Only the lines from the one holding "orange tape: 6 -> 8" through the end of the material are to be repeated, exactly and without pictures.

-------- Given data

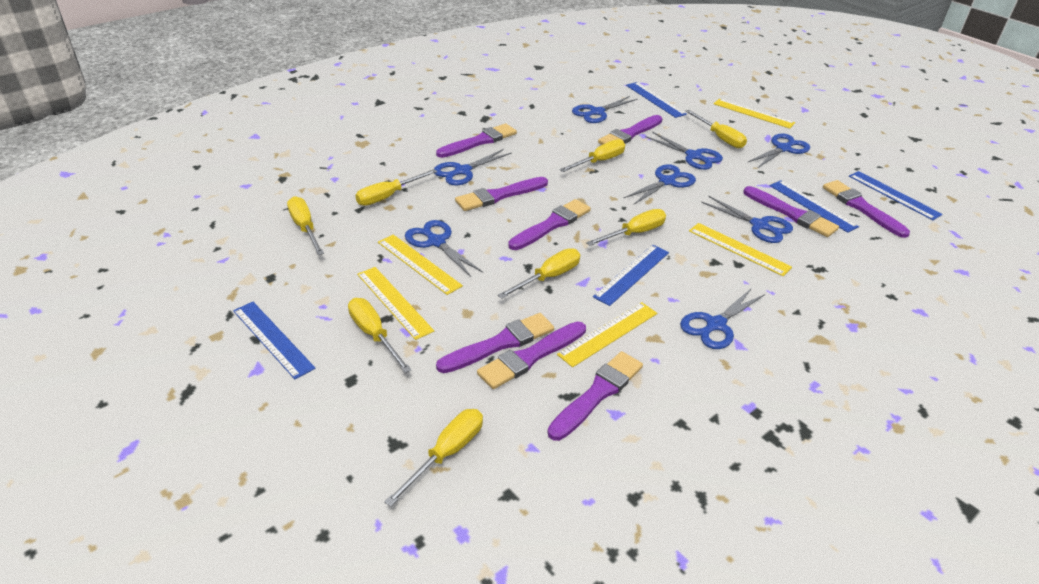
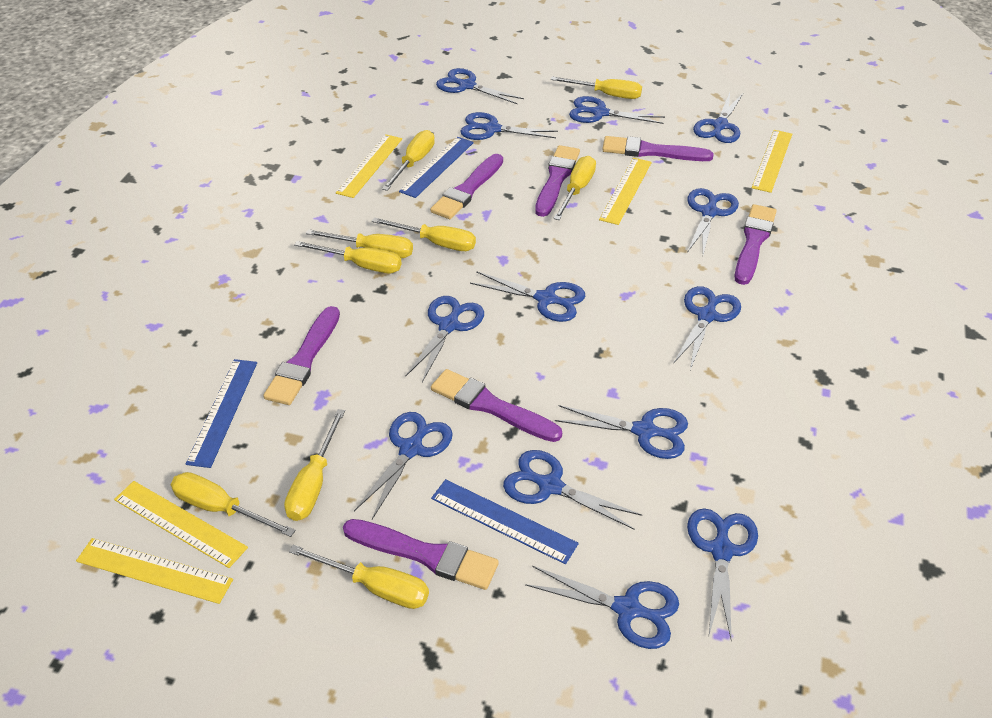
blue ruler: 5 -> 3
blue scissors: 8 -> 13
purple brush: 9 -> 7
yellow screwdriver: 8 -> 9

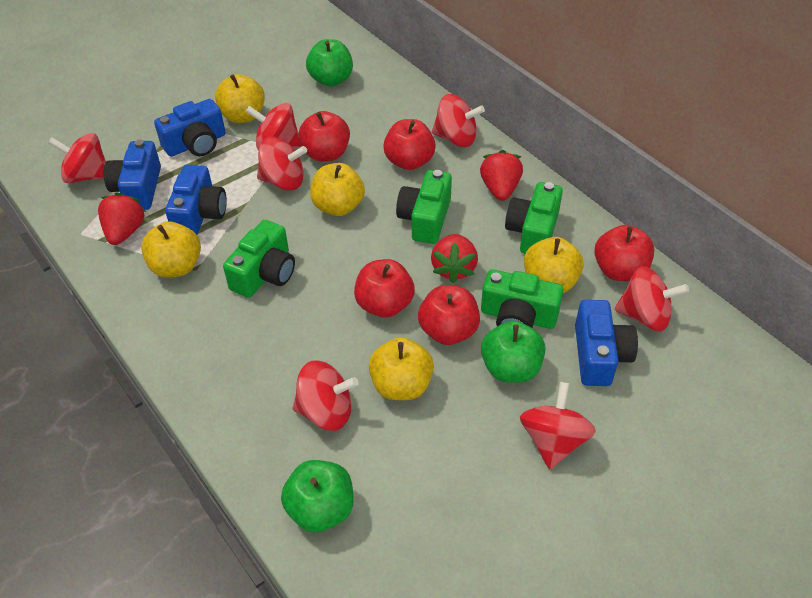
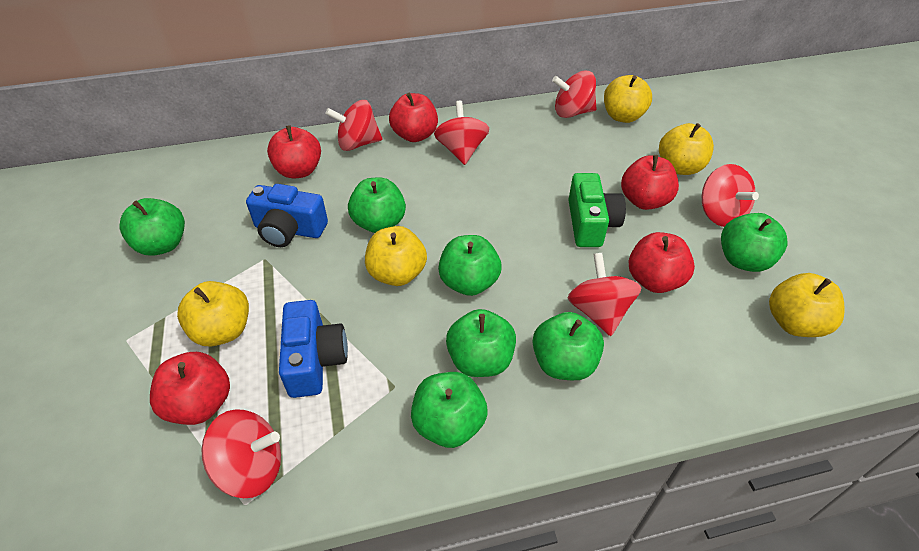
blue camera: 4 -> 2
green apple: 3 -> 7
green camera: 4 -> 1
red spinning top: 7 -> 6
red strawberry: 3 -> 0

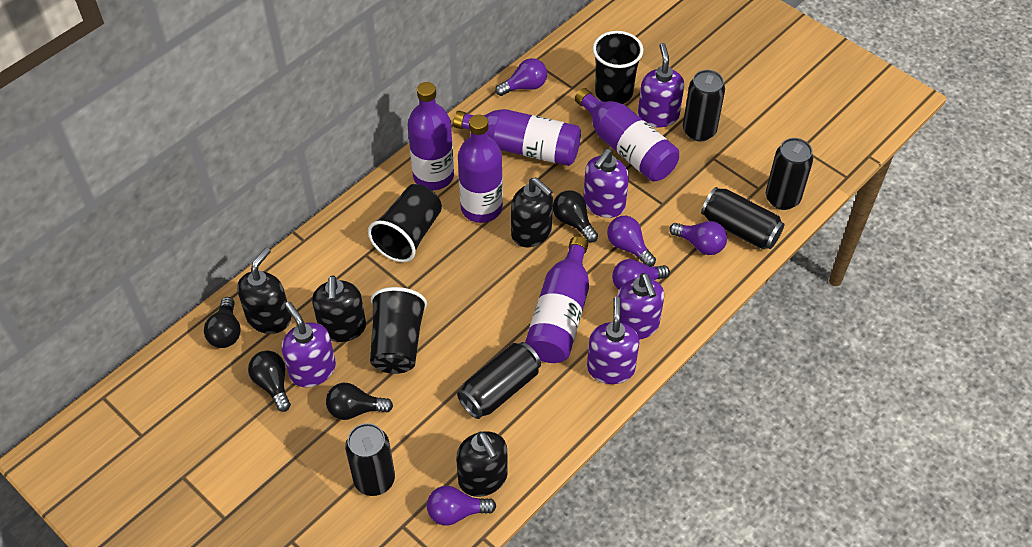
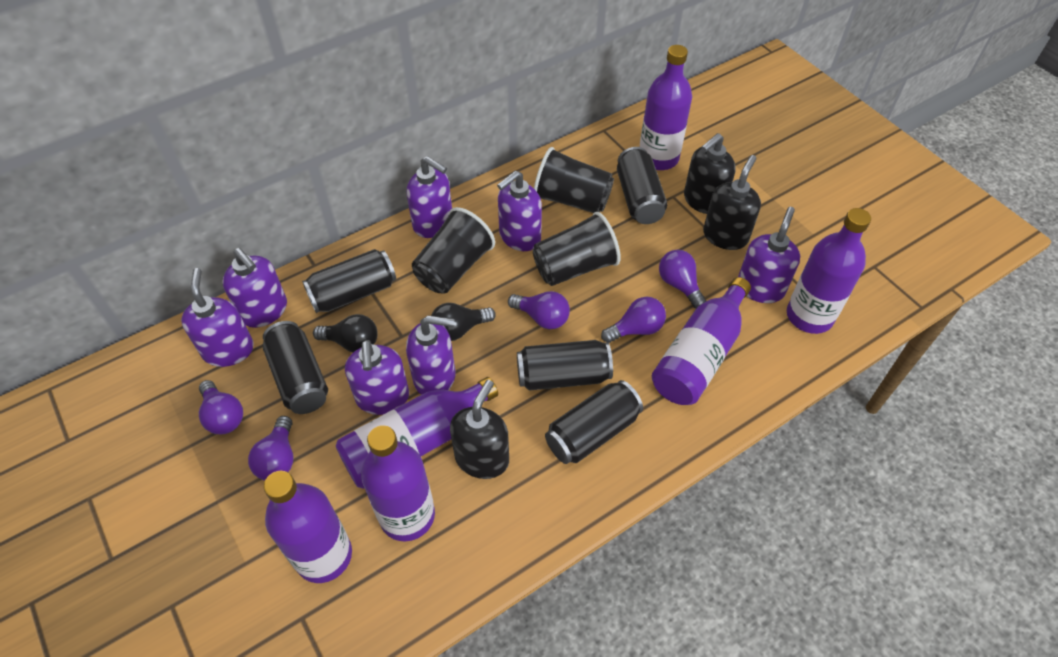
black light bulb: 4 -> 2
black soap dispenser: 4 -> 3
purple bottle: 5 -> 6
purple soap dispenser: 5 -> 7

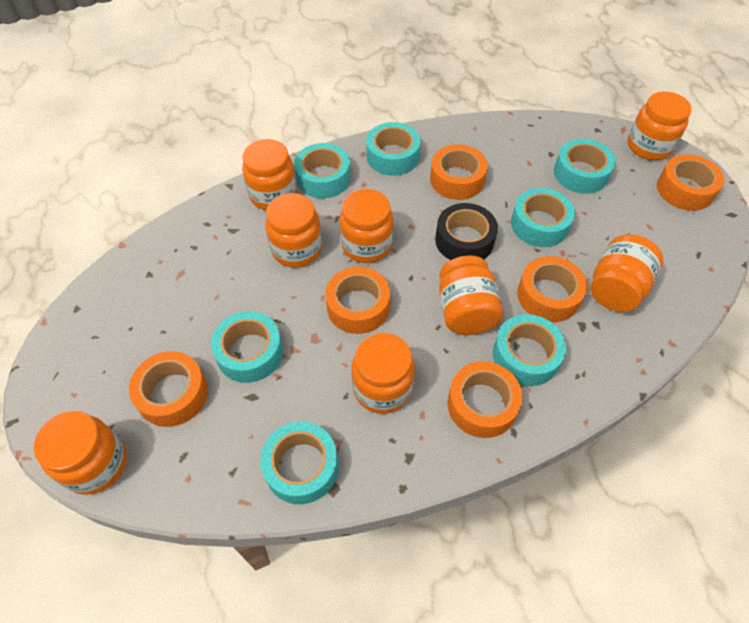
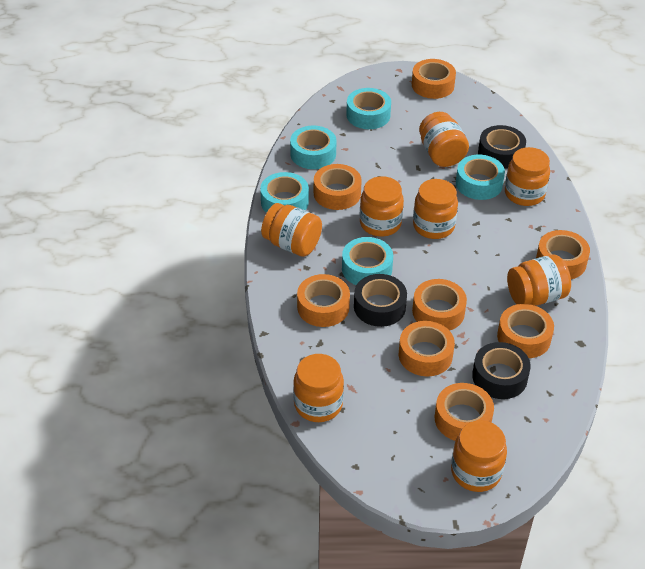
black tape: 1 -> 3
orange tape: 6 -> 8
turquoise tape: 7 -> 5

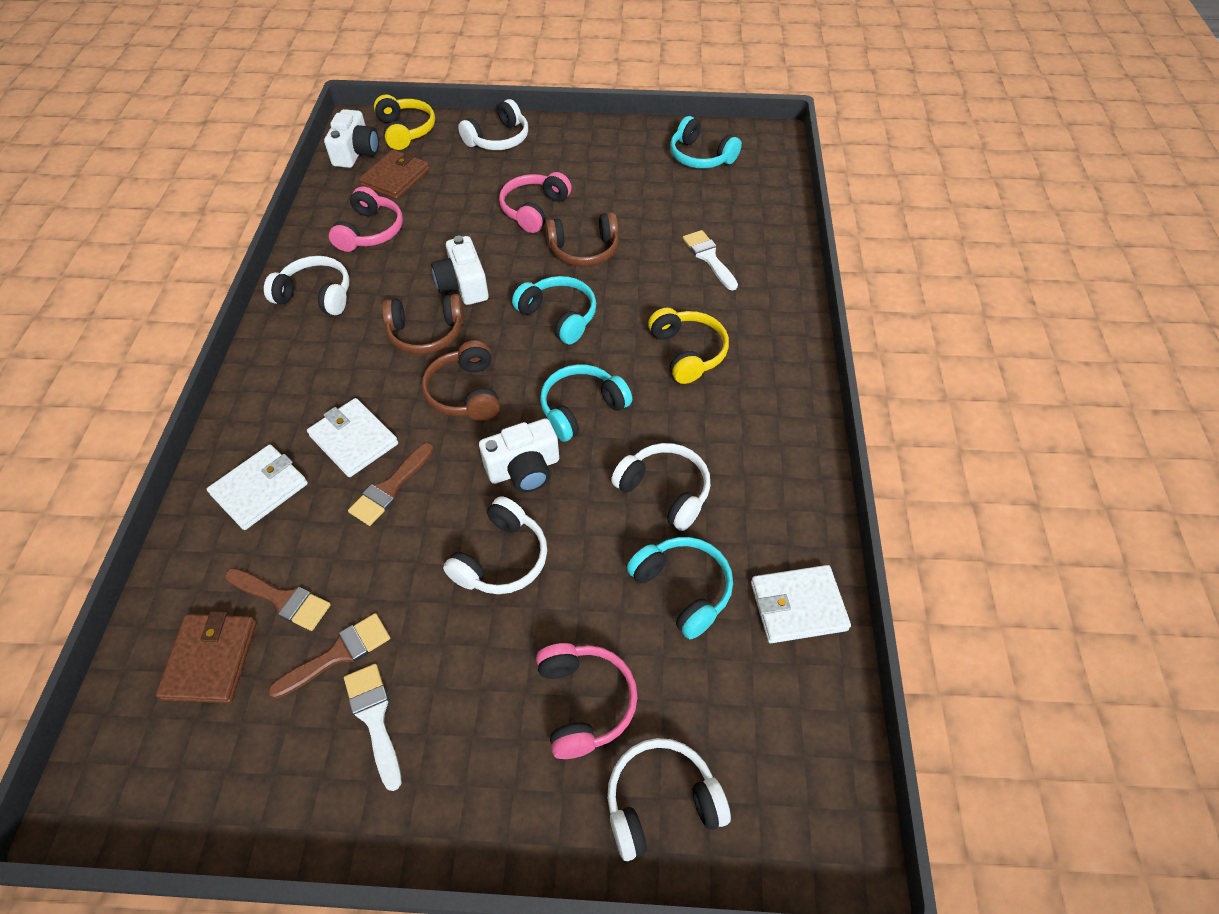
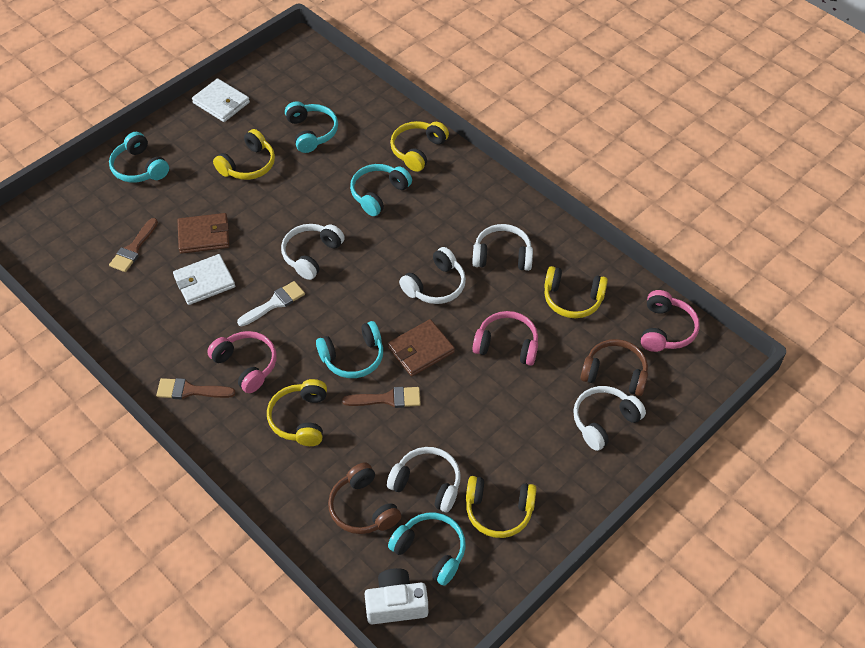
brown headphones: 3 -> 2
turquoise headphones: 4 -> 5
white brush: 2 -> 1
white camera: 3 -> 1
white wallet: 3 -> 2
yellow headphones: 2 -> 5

----------------

## Solved problem
orange tape: 6 -> 8
turquoise tape: 7 -> 5

brown headphones: 3 -> 2
turquoise headphones: 4 -> 5
white brush: 2 -> 1
white camera: 3 -> 1
white wallet: 3 -> 2
yellow headphones: 2 -> 5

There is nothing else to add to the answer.